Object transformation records
▬▬▬
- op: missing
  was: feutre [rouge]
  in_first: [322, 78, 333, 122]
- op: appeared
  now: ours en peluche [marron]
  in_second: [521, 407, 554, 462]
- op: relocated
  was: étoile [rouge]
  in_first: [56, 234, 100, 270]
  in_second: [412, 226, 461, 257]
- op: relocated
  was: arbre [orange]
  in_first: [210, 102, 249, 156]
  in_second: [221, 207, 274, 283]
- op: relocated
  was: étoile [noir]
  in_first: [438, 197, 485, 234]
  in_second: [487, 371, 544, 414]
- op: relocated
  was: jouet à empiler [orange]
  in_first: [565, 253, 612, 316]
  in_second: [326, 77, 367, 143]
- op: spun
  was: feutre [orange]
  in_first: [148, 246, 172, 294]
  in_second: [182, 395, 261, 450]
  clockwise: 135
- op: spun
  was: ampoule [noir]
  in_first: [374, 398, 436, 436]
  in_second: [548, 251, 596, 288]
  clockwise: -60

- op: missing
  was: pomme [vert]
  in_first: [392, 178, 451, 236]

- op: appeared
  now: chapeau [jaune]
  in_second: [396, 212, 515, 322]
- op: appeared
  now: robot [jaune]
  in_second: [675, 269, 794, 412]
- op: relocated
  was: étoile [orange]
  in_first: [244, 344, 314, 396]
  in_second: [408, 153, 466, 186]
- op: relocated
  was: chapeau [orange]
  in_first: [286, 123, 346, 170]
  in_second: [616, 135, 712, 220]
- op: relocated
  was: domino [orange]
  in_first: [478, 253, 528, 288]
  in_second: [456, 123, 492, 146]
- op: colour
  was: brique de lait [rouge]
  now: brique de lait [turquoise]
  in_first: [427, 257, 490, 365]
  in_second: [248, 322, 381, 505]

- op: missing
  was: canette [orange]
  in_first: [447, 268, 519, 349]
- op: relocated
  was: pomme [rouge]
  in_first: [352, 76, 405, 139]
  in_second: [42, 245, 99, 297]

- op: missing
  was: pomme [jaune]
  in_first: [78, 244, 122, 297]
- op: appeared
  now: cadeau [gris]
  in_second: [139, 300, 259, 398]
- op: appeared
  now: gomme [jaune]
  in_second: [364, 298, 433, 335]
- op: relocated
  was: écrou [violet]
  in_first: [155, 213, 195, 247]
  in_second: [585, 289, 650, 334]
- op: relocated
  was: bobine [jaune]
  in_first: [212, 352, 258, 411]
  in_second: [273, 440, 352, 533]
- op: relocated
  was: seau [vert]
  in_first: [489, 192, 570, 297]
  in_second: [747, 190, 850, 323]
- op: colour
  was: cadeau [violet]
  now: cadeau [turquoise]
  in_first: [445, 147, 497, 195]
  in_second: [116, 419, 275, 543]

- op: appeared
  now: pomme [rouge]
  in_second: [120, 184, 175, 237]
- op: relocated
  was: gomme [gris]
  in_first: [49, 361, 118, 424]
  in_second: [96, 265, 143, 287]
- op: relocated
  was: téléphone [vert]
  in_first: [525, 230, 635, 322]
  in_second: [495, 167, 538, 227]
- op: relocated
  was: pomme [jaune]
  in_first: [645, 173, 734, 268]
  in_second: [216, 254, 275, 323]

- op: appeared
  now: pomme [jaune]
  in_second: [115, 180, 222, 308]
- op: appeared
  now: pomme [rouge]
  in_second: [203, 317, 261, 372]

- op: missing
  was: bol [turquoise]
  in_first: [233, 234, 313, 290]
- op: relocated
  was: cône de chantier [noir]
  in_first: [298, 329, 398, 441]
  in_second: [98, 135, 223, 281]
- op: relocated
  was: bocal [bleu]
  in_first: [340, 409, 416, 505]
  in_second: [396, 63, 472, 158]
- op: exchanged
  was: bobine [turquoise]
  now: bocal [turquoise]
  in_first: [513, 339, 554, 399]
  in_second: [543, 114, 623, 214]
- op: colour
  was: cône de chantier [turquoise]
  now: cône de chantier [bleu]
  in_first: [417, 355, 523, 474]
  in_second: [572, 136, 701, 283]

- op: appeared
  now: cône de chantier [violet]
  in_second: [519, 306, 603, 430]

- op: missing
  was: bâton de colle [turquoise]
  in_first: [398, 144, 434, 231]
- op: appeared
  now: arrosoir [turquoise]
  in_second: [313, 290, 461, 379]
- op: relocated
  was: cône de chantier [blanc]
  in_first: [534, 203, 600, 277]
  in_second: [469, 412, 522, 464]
▬▬▬
Please output every line shown above exactly.

_WRITTEN SOLUTION_
- op: missing
  was: feutre [rouge]
  in_first: [322, 78, 333, 122]
- op: appeared
  now: ours en peluche [marron]
  in_second: [521, 407, 554, 462]
- op: relocated
  was: étoile [rouge]
  in_first: [56, 234, 100, 270]
  in_second: [412, 226, 461, 257]
- op: relocated
  was: arbre [orange]
  in_first: [210, 102, 249, 156]
  in_second: [221, 207, 274, 283]
- op: relocated
  was: étoile [noir]
  in_first: [438, 197, 485, 234]
  in_second: [487, 371, 544, 414]
- op: relocated
  was: jouet à empiler [orange]
  in_first: [565, 253, 612, 316]
  in_second: [326, 77, 367, 143]
- op: spun
  was: feutre [orange]
  in_first: [148, 246, 172, 294]
  in_second: [182, 395, 261, 450]
  clockwise: 135
- op: spun
  was: ampoule [noir]
  in_first: [374, 398, 436, 436]
  in_second: [548, 251, 596, 288]
  clockwise: -60

- op: missing
  was: pomme [vert]
  in_first: [392, 178, 451, 236]

- op: appeared
  now: chapeau [jaune]
  in_second: [396, 212, 515, 322]
- op: appeared
  now: robot [jaune]
  in_second: [675, 269, 794, 412]
- op: relocated
  was: étoile [orange]
  in_first: [244, 344, 314, 396]
  in_second: [408, 153, 466, 186]
- op: relocated
  was: chapeau [orange]
  in_first: [286, 123, 346, 170]
  in_second: [616, 135, 712, 220]
- op: relocated
  was: domino [orange]
  in_first: [478, 253, 528, 288]
  in_second: [456, 123, 492, 146]
- op: colour
  was: brique de lait [rouge]
  now: brique de lait [turquoise]
  in_first: [427, 257, 490, 365]
  in_second: [248, 322, 381, 505]

- op: missing
  was: canette [orange]
  in_first: [447, 268, 519, 349]
- op: relocated
  was: pomme [rouge]
  in_first: [352, 76, 405, 139]
  in_second: [42, 245, 99, 297]

- op: missing
  was: pomme [jaune]
  in_first: [78, 244, 122, 297]
- op: appeared
  now: cadeau [gris]
  in_second: [139, 300, 259, 398]
- op: appeared
  now: gomme [jaune]
  in_second: [364, 298, 433, 335]
- op: relocated
  was: écrou [violet]
  in_first: [155, 213, 195, 247]
  in_second: [585, 289, 650, 334]
- op: relocated
  was: bobine [jaune]
  in_first: [212, 352, 258, 411]
  in_second: [273, 440, 352, 533]
- op: relocated
  was: seau [vert]
  in_first: [489, 192, 570, 297]
  in_second: [747, 190, 850, 323]
- op: colour
  was: cadeau [violet]
  now: cadeau [turquoise]
  in_first: [445, 147, 497, 195]
  in_second: [116, 419, 275, 543]

- op: appeared
  now: pomme [rouge]
  in_second: [120, 184, 175, 237]
- op: relocated
  was: gomme [gris]
  in_first: [49, 361, 118, 424]
  in_second: [96, 265, 143, 287]
- op: relocated
  was: téléphone [vert]
  in_first: [525, 230, 635, 322]
  in_second: [495, 167, 538, 227]
- op: relocated
  was: pomme [jaune]
  in_first: [645, 173, 734, 268]
  in_second: [216, 254, 275, 323]

- op: appeared
  now: pomme [jaune]
  in_second: [115, 180, 222, 308]
- op: appeared
  now: pomme [rouge]
  in_second: [203, 317, 261, 372]

- op: missing
  was: bol [turquoise]
  in_first: [233, 234, 313, 290]
- op: relocated
  was: cône de chantier [noir]
  in_first: [298, 329, 398, 441]
  in_second: [98, 135, 223, 281]
- op: relocated
  was: bocal [bleu]
  in_first: [340, 409, 416, 505]
  in_second: [396, 63, 472, 158]
- op: exchanged
  was: bobine [turquoise]
  now: bocal [turquoise]
  in_first: [513, 339, 554, 399]
  in_second: [543, 114, 623, 214]
- op: colour
  was: cône de chantier [turquoise]
  now: cône de chantier [bleu]
  in_first: [417, 355, 523, 474]
  in_second: [572, 136, 701, 283]

- op: appeared
  now: cône de chantier [violet]
  in_second: [519, 306, 603, 430]

- op: missing
  was: bâton de colle [turquoise]
  in_first: [398, 144, 434, 231]
- op: appeared
  now: arrosoir [turquoise]
  in_second: [313, 290, 461, 379]
- op: relocated
  was: cône de chantier [blanc]
  in_first: [534, 203, 600, 277]
  in_second: [469, 412, 522, 464]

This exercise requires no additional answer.